__BRIEF__
The lines below that include "purple" are to be found and copied.

__RECORDS SUPPLIED__
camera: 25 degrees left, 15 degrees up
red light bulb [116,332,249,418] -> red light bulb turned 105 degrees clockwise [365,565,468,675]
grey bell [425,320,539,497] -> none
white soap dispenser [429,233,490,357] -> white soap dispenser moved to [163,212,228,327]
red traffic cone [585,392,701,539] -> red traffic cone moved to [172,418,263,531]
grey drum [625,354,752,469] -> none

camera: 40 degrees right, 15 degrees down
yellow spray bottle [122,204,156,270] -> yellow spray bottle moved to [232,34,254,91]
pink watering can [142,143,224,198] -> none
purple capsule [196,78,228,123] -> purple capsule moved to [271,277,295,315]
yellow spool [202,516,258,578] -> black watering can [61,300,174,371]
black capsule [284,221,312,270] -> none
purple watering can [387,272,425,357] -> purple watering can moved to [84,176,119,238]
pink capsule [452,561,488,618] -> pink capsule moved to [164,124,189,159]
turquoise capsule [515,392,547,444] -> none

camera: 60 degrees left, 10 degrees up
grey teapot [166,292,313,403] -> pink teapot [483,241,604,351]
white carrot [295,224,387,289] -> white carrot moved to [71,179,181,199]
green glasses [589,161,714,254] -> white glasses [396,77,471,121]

__TASK RESULT__
purple capsule [196,78,228,123] -> purple capsule moved to [271,277,295,315]
purple watering can [387,272,425,357] -> purple watering can moved to [84,176,119,238]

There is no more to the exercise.